= WHAT IS EXPECTED =
Write out, word for word and with no pictures, each line below from the one containing "C2: none -> 4.7uF (0V, 3V3)" through the one containing "U3 pin SDA: W7 -> W8", both included, and no other line.

*** EXTRACTED MATERIAL ***

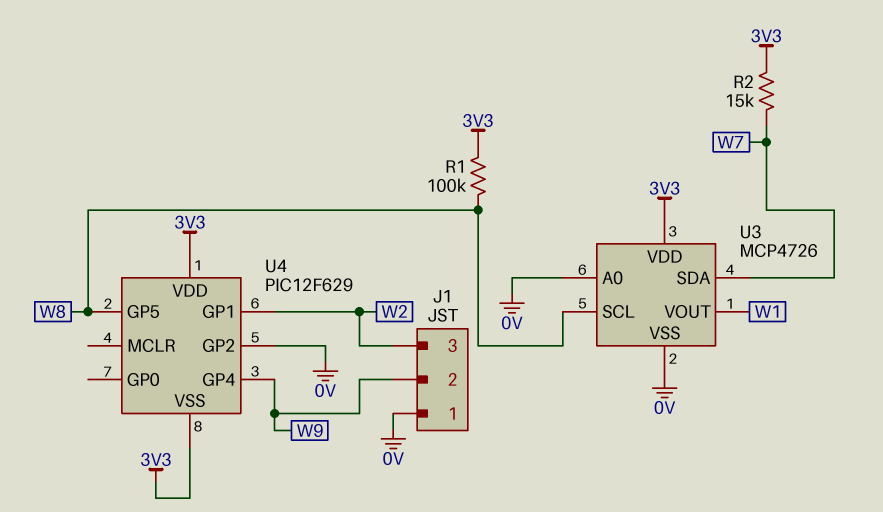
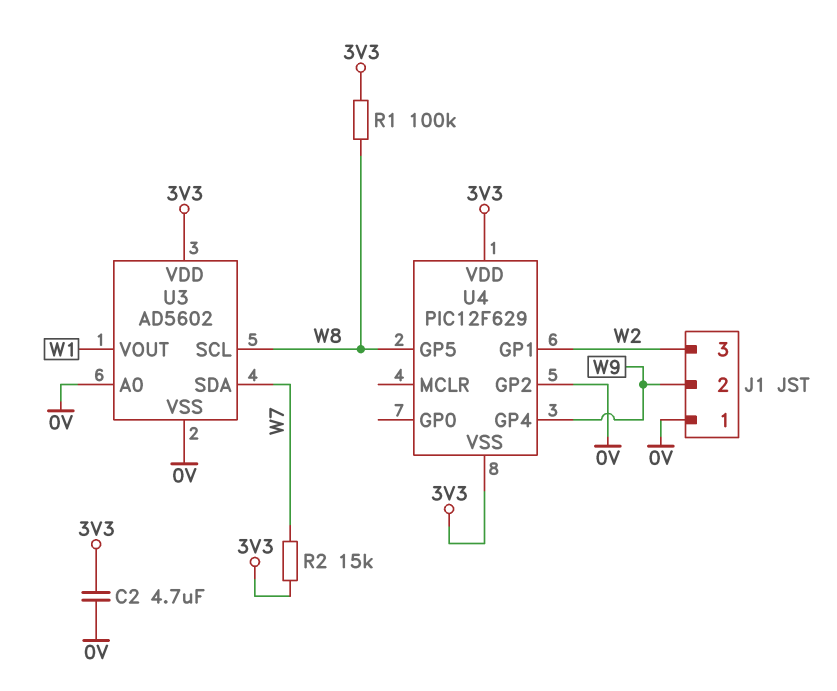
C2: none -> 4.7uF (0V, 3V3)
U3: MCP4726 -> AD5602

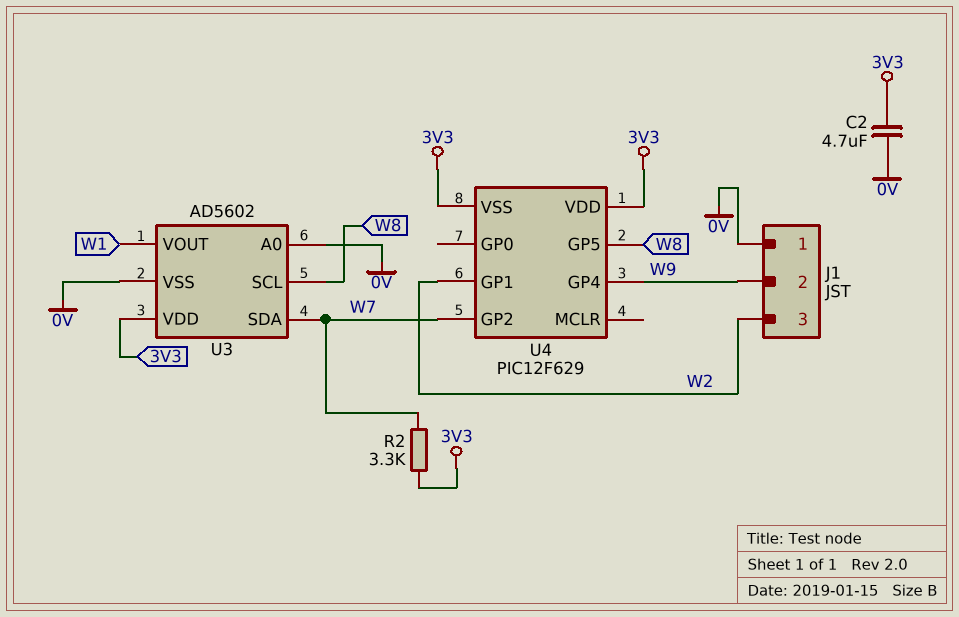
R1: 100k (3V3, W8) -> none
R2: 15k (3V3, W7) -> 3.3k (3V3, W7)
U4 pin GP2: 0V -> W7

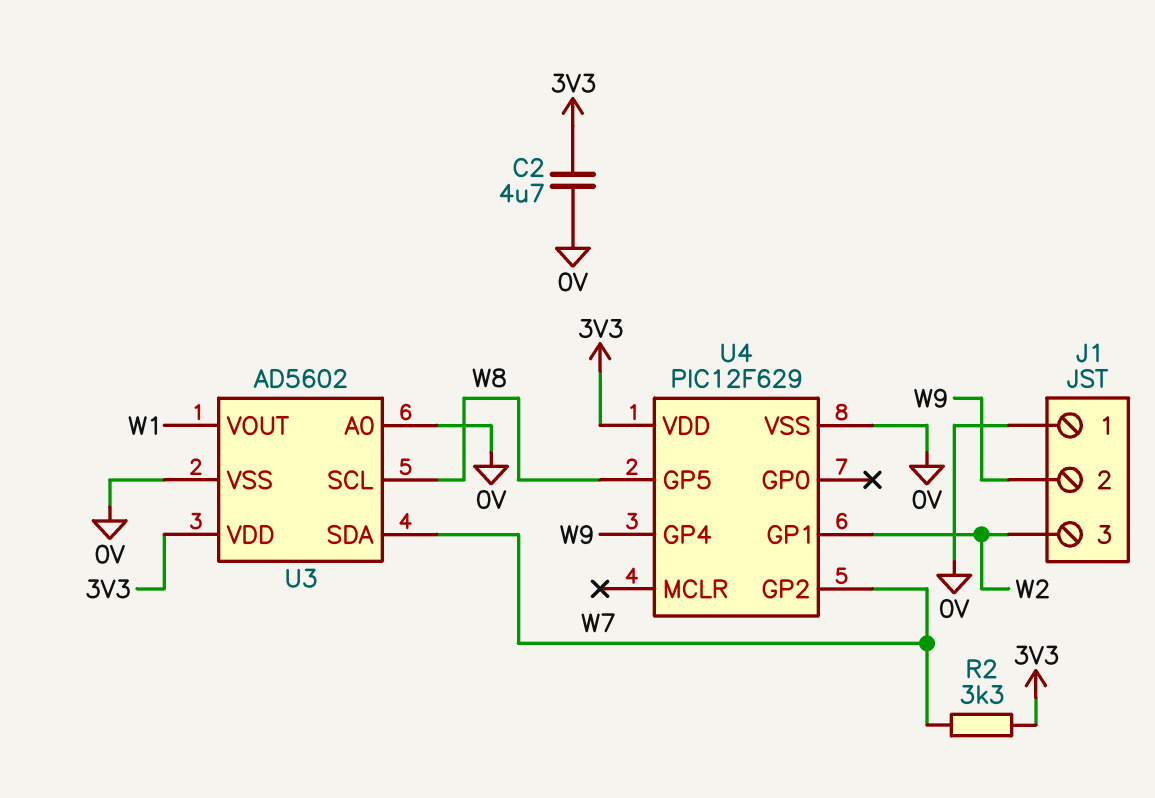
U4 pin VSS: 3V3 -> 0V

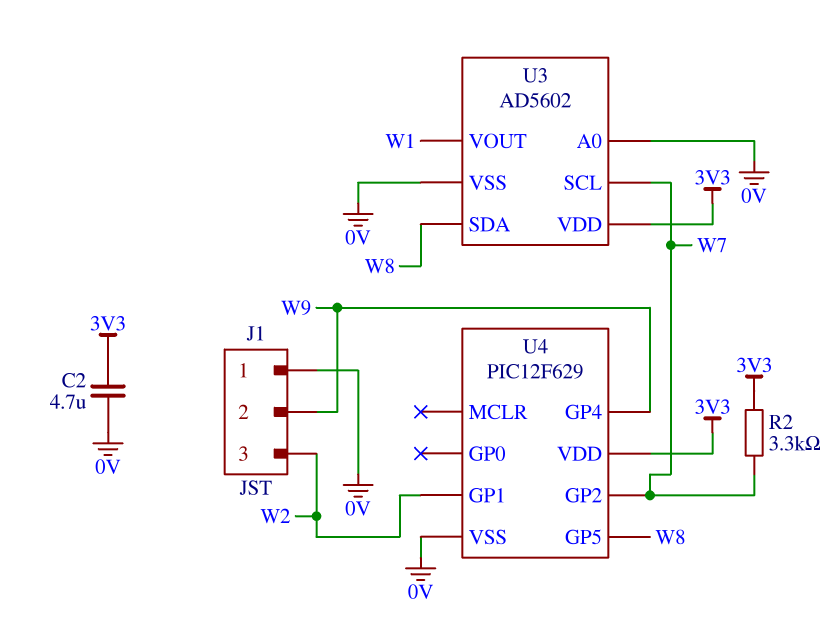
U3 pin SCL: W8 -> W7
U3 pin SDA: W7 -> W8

*** End of EXTRACTED MATERIAL ***
*** EXTRACTED MATERIAL ***

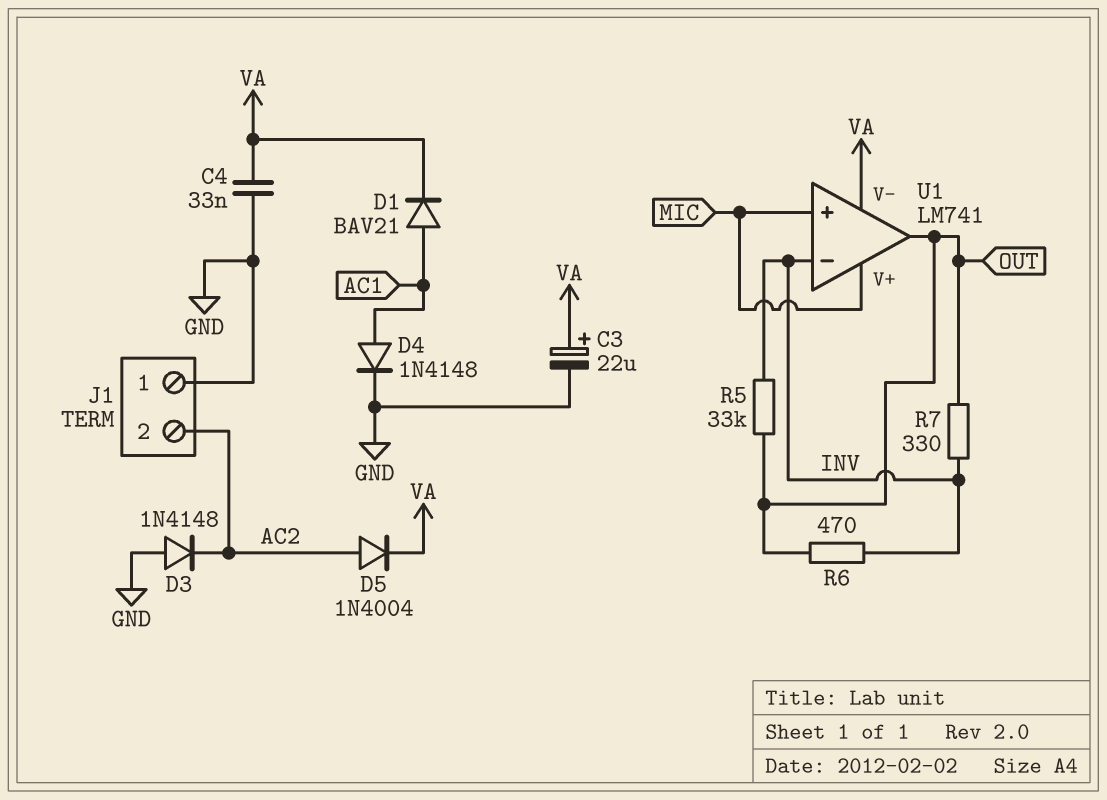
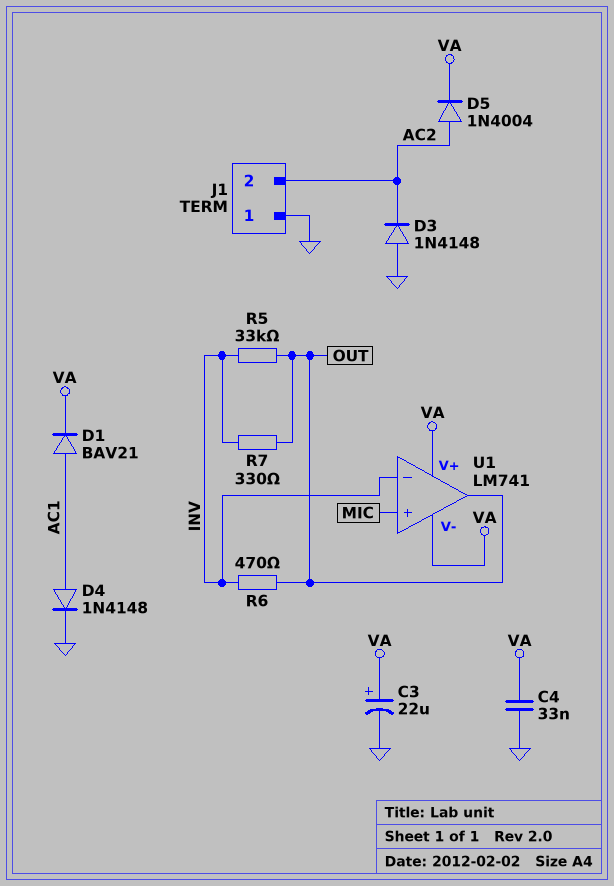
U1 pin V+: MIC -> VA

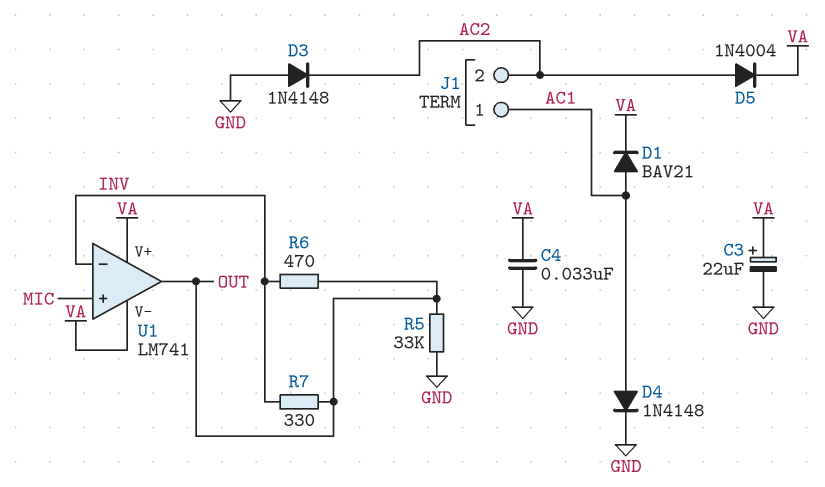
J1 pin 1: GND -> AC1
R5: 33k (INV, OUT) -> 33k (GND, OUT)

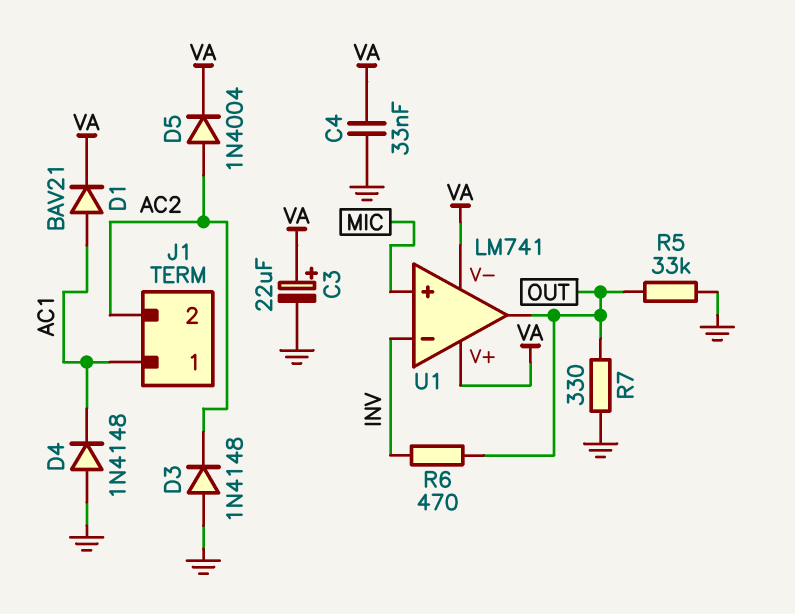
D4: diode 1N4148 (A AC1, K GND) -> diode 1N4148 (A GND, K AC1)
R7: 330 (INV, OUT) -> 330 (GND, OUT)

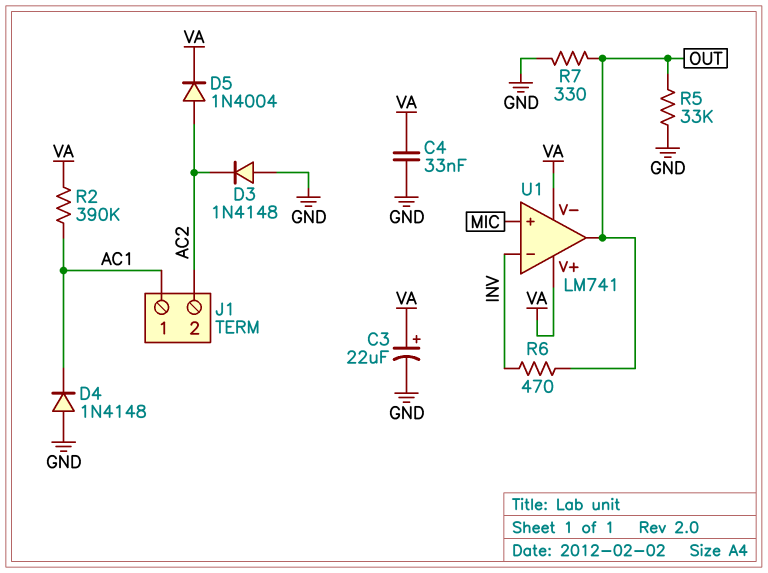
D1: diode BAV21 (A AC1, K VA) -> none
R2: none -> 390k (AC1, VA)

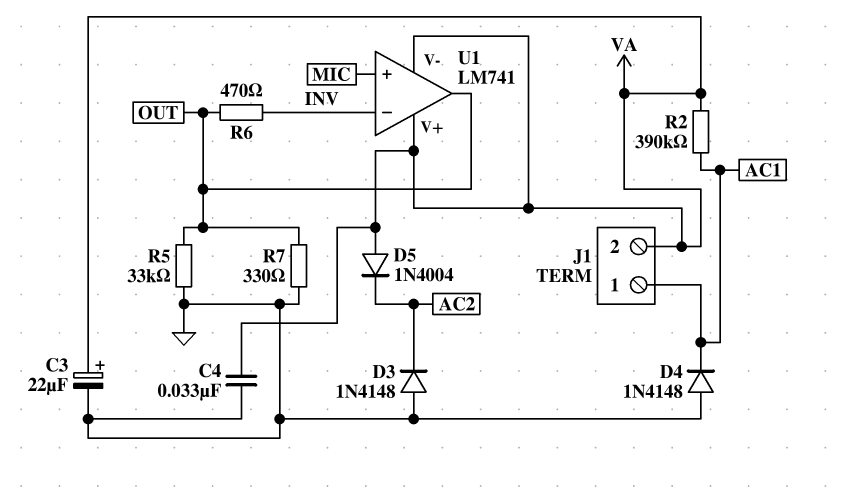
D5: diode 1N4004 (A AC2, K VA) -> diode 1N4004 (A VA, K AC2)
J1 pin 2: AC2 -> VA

*** End of EXTRACTED MATERIAL ***

= EXERCISE OUTPUT =
C2: none -> 4.7uF (0V, 3V3)
U3: MCP4726 -> AD5602

R1: 100k (3V3, W8) -> none
R2: 15k (3V3, W7) -> 3.3k (3V3, W7)
U4 pin GP2: 0V -> W7

U4 pin VSS: 3V3 -> 0V

U3 pin SCL: W8 -> W7
U3 pin SDA: W7 -> W8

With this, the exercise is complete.